Requirements: Locate each of the lines below that contains the string "coordinates" and copy those lines in full. Letter case matters.

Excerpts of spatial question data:
******

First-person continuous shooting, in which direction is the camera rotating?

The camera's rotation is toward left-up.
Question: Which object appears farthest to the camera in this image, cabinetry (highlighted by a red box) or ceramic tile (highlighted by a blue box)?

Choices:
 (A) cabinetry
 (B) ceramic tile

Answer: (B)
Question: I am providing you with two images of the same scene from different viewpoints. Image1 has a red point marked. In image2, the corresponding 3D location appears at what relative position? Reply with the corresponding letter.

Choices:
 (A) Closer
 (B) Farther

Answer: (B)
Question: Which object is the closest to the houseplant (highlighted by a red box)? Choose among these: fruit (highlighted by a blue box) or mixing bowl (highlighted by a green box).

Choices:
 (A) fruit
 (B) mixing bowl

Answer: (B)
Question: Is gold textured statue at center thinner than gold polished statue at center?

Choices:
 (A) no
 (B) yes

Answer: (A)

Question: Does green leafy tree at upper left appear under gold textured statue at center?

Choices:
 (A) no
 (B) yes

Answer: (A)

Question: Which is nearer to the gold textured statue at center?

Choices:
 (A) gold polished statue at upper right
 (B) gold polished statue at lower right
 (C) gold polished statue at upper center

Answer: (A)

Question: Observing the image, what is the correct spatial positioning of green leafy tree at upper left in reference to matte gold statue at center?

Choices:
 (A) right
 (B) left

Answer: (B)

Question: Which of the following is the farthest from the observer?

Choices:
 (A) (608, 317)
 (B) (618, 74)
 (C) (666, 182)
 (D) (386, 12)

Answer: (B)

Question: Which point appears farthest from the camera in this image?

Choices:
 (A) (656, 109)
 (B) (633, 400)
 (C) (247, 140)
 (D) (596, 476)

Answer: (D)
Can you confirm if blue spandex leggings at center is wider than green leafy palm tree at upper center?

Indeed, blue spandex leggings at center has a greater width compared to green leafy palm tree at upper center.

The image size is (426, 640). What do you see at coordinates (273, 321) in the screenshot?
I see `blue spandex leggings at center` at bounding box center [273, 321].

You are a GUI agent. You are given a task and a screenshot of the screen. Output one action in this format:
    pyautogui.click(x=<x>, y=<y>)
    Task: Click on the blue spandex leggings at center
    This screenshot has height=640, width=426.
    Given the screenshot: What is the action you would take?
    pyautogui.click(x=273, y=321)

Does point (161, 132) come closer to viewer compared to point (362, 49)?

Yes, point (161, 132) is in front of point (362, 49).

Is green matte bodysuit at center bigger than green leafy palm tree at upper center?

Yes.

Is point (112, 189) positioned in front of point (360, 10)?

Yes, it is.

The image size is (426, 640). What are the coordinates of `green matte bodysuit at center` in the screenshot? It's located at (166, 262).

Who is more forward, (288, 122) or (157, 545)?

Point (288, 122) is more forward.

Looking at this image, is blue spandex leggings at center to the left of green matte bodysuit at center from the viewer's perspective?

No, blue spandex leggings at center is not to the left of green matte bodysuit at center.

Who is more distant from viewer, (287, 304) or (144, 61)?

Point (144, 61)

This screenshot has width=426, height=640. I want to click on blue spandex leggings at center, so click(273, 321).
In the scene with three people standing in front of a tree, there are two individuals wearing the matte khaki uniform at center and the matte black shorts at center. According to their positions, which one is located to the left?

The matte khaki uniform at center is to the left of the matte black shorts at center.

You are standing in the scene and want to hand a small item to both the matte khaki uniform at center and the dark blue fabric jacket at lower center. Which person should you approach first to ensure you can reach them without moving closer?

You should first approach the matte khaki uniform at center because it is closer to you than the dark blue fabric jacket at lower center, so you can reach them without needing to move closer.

******

The result:
The image size is (426, 640). What do you see at coordinates (273, 321) in the screenshot?
The image size is (426, 640). What are the coordinates of `green matte bodysuit at center` in the screenshot? It's located at (166, 262).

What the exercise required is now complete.